Collection entries:

________________

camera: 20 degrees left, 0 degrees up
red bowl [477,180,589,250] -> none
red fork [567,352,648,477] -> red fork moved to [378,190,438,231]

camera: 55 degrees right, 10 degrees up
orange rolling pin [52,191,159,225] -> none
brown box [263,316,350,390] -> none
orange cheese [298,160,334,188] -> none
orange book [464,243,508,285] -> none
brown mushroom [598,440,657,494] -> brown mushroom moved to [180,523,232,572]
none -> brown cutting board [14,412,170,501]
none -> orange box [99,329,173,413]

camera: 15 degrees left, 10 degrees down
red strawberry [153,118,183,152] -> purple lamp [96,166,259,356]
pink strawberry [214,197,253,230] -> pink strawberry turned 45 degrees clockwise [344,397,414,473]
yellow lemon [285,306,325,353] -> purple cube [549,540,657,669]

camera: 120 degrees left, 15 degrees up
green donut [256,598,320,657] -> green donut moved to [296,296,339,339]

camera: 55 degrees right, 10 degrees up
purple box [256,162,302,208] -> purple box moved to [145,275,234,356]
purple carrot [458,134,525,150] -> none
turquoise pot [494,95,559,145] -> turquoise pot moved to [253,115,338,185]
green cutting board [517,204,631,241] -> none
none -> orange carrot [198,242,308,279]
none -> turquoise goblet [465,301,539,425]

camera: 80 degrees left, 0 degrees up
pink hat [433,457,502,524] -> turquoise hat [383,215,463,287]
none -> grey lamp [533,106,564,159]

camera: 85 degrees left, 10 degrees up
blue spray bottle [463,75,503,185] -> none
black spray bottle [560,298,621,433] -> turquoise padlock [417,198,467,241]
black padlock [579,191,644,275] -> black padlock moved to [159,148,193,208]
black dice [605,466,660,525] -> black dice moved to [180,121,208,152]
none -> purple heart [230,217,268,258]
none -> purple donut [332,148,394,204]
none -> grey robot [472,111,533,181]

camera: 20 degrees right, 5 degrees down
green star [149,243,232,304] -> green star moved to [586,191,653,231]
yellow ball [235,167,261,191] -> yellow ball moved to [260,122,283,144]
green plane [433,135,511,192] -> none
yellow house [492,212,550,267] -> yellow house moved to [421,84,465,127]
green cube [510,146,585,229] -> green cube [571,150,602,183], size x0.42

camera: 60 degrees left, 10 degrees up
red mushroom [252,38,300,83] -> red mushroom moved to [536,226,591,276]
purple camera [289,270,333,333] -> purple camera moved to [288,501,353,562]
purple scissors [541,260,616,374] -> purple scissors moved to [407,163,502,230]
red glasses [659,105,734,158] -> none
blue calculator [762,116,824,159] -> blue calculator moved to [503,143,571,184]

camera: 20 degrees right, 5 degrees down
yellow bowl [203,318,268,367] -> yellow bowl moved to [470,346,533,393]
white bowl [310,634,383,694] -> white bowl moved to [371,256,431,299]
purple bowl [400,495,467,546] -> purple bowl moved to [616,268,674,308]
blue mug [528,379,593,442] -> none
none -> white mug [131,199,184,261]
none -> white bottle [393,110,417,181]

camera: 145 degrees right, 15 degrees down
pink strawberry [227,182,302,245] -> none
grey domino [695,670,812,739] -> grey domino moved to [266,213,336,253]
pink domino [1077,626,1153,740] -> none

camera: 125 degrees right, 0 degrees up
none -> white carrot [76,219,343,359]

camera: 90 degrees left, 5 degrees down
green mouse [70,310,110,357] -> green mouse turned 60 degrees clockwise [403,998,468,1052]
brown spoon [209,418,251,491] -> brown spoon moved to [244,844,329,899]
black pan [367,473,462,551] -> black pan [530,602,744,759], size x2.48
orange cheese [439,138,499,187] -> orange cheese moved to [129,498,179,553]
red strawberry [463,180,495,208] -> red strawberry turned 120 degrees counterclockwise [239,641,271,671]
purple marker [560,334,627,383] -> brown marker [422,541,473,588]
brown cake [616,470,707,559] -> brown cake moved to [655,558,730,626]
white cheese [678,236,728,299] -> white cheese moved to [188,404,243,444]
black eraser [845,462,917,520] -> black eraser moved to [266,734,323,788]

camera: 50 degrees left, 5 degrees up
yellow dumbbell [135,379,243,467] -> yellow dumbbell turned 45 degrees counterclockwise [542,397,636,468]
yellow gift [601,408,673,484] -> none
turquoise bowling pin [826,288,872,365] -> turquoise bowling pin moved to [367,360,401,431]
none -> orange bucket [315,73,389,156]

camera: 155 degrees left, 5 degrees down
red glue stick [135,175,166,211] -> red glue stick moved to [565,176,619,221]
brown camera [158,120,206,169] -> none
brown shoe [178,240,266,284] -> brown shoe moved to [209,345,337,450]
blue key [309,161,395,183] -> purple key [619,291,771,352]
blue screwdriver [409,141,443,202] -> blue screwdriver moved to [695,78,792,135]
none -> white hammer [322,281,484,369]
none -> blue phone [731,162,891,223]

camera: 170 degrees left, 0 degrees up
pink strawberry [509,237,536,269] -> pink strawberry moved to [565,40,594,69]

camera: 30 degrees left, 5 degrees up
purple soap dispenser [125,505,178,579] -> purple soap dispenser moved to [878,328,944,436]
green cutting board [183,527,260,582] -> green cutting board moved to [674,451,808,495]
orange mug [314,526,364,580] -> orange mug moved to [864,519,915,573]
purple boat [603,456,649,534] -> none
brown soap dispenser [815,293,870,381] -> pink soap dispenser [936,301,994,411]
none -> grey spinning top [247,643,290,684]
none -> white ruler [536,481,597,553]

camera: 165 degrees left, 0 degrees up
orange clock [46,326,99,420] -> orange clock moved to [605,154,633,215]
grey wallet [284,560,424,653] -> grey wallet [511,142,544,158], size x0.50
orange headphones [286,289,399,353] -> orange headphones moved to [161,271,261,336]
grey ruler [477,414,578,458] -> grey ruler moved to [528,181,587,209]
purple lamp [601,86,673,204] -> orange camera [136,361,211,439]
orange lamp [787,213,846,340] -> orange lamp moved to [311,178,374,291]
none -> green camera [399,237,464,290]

________________

_Task to complete:_ Could you give the records again, exactly as they appear?

_Task response:_
camera: 20 degrees left, 0 degrees up
red bowl [477,180,589,250] -> none
red fork [567,352,648,477] -> red fork moved to [378,190,438,231]

camera: 55 degrees right, 10 degrees up
orange rolling pin [52,191,159,225] -> none
brown box [263,316,350,390] -> none
orange cheese [298,160,334,188] -> none
orange book [464,243,508,285] -> none
brown mushroom [598,440,657,494] -> brown mushroom moved to [180,523,232,572]
none -> brown cutting board [14,412,170,501]
none -> orange box [99,329,173,413]

camera: 15 degrees left, 10 degrees down
red strawberry [153,118,183,152] -> purple lamp [96,166,259,356]
pink strawberry [214,197,253,230] -> pink strawberry turned 45 degrees clockwise [344,397,414,473]
yellow lemon [285,306,325,353] -> purple cube [549,540,657,669]

camera: 120 degrees left, 15 degrees up
green donut [256,598,320,657] -> green donut moved to [296,296,339,339]

camera: 55 degrees right, 10 degrees up
purple box [256,162,302,208] -> purple box moved to [145,275,234,356]
purple carrot [458,134,525,150] -> none
turquoise pot [494,95,559,145] -> turquoise pot moved to [253,115,338,185]
green cutting board [517,204,631,241] -> none
none -> orange carrot [198,242,308,279]
none -> turquoise goblet [465,301,539,425]

camera: 80 degrees left, 0 degrees up
pink hat [433,457,502,524] -> turquoise hat [383,215,463,287]
none -> grey lamp [533,106,564,159]

camera: 85 degrees left, 10 degrees up
blue spray bottle [463,75,503,185] -> none
black spray bottle [560,298,621,433] -> turquoise padlock [417,198,467,241]
black padlock [579,191,644,275] -> black padlock moved to [159,148,193,208]
black dice [605,466,660,525] -> black dice moved to [180,121,208,152]
none -> purple heart [230,217,268,258]
none -> purple donut [332,148,394,204]
none -> grey robot [472,111,533,181]

camera: 20 degrees right, 5 degrees down
green star [149,243,232,304] -> green star moved to [586,191,653,231]
yellow ball [235,167,261,191] -> yellow ball moved to [260,122,283,144]
green plane [433,135,511,192] -> none
yellow house [492,212,550,267] -> yellow house moved to [421,84,465,127]
green cube [510,146,585,229] -> green cube [571,150,602,183], size x0.42

camera: 60 degrees left, 10 degrees up
red mushroom [252,38,300,83] -> red mushroom moved to [536,226,591,276]
purple camera [289,270,333,333] -> purple camera moved to [288,501,353,562]
purple scissors [541,260,616,374] -> purple scissors moved to [407,163,502,230]
red glasses [659,105,734,158] -> none
blue calculator [762,116,824,159] -> blue calculator moved to [503,143,571,184]

camera: 20 degrees right, 5 degrees down
yellow bowl [203,318,268,367] -> yellow bowl moved to [470,346,533,393]
white bowl [310,634,383,694] -> white bowl moved to [371,256,431,299]
purple bowl [400,495,467,546] -> purple bowl moved to [616,268,674,308]
blue mug [528,379,593,442] -> none
none -> white mug [131,199,184,261]
none -> white bottle [393,110,417,181]

camera: 145 degrees right, 15 degrees down
pink strawberry [227,182,302,245] -> none
grey domino [695,670,812,739] -> grey domino moved to [266,213,336,253]
pink domino [1077,626,1153,740] -> none

camera: 125 degrees right, 0 degrees up
none -> white carrot [76,219,343,359]

camera: 90 degrees left, 5 degrees down
green mouse [70,310,110,357] -> green mouse turned 60 degrees clockwise [403,998,468,1052]
brown spoon [209,418,251,491] -> brown spoon moved to [244,844,329,899]
black pan [367,473,462,551] -> black pan [530,602,744,759], size x2.48
orange cheese [439,138,499,187] -> orange cheese moved to [129,498,179,553]
red strawberry [463,180,495,208] -> red strawberry turned 120 degrees counterclockwise [239,641,271,671]
purple marker [560,334,627,383] -> brown marker [422,541,473,588]
brown cake [616,470,707,559] -> brown cake moved to [655,558,730,626]
white cheese [678,236,728,299] -> white cheese moved to [188,404,243,444]
black eraser [845,462,917,520] -> black eraser moved to [266,734,323,788]

camera: 50 degrees left, 5 degrees up
yellow dumbbell [135,379,243,467] -> yellow dumbbell turned 45 degrees counterclockwise [542,397,636,468]
yellow gift [601,408,673,484] -> none
turquoise bowling pin [826,288,872,365] -> turquoise bowling pin moved to [367,360,401,431]
none -> orange bucket [315,73,389,156]

camera: 155 degrees left, 5 degrees down
red glue stick [135,175,166,211] -> red glue stick moved to [565,176,619,221]
brown camera [158,120,206,169] -> none
brown shoe [178,240,266,284] -> brown shoe moved to [209,345,337,450]
blue key [309,161,395,183] -> purple key [619,291,771,352]
blue screwdriver [409,141,443,202] -> blue screwdriver moved to [695,78,792,135]
none -> white hammer [322,281,484,369]
none -> blue phone [731,162,891,223]

camera: 170 degrees left, 0 degrees up
pink strawberry [509,237,536,269] -> pink strawberry moved to [565,40,594,69]

camera: 30 degrees left, 5 degrees up
purple soap dispenser [125,505,178,579] -> purple soap dispenser moved to [878,328,944,436]
green cutting board [183,527,260,582] -> green cutting board moved to [674,451,808,495]
orange mug [314,526,364,580] -> orange mug moved to [864,519,915,573]
purple boat [603,456,649,534] -> none
brown soap dispenser [815,293,870,381] -> pink soap dispenser [936,301,994,411]
none -> grey spinning top [247,643,290,684]
none -> white ruler [536,481,597,553]

camera: 165 degrees left, 0 degrees up
orange clock [46,326,99,420] -> orange clock moved to [605,154,633,215]
grey wallet [284,560,424,653] -> grey wallet [511,142,544,158], size x0.50
orange headphones [286,289,399,353] -> orange headphones moved to [161,271,261,336]
grey ruler [477,414,578,458] -> grey ruler moved to [528,181,587,209]
purple lamp [601,86,673,204] -> orange camera [136,361,211,439]
orange lamp [787,213,846,340] -> orange lamp moved to [311,178,374,291]
none -> green camera [399,237,464,290]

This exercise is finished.